- [WHAT IS NEEDED]:
Retype the whole listing below exactly, keeping every picture out of it.

- [RECORDS FOR THE EXERCISE]:

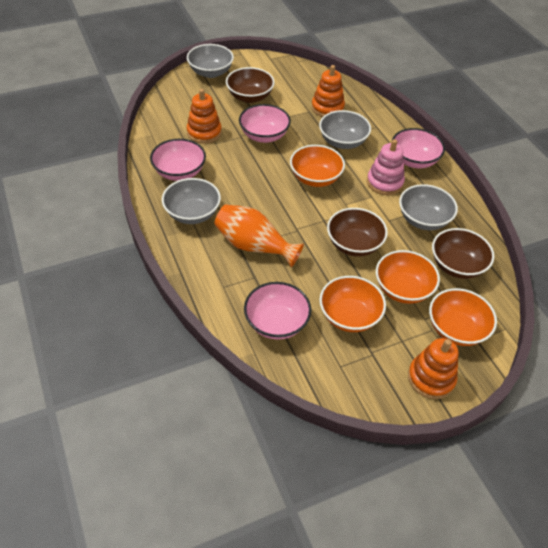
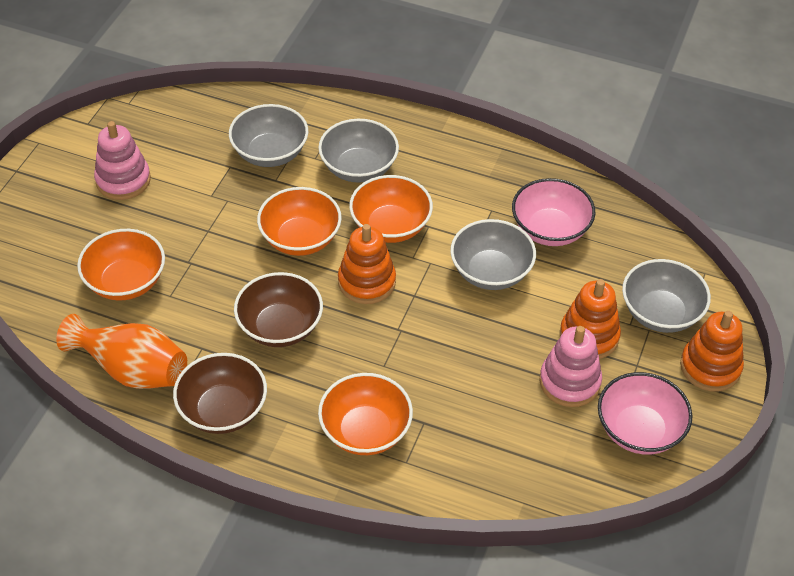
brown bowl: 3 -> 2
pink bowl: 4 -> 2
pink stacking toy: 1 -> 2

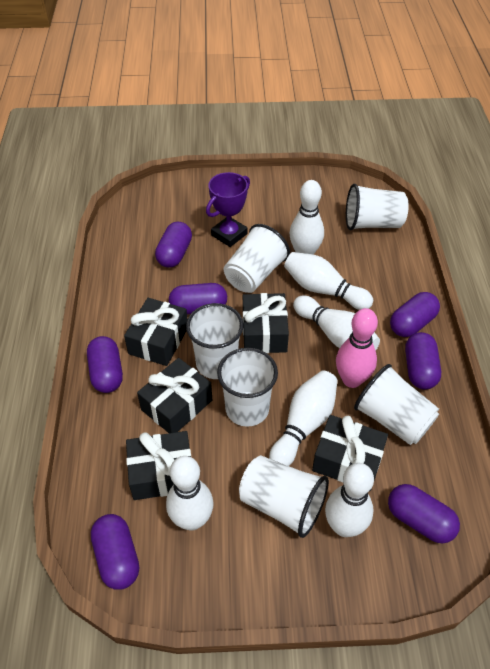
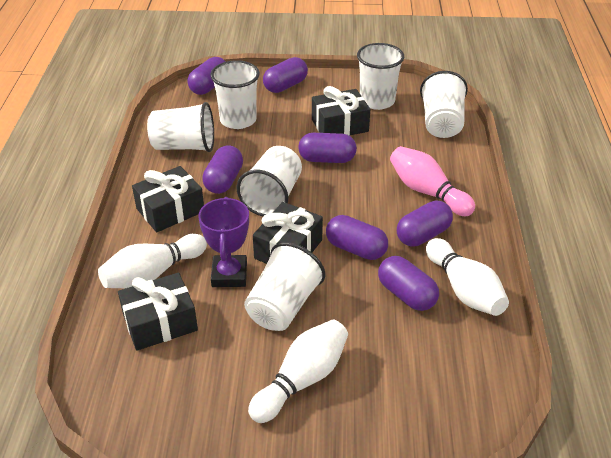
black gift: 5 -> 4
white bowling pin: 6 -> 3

- [YOUR SOLUTION]:
brown bowl: 3 -> 2
pink bowl: 4 -> 2
pink stacking toy: 1 -> 2

black gift: 5 -> 4
white bowling pin: 6 -> 3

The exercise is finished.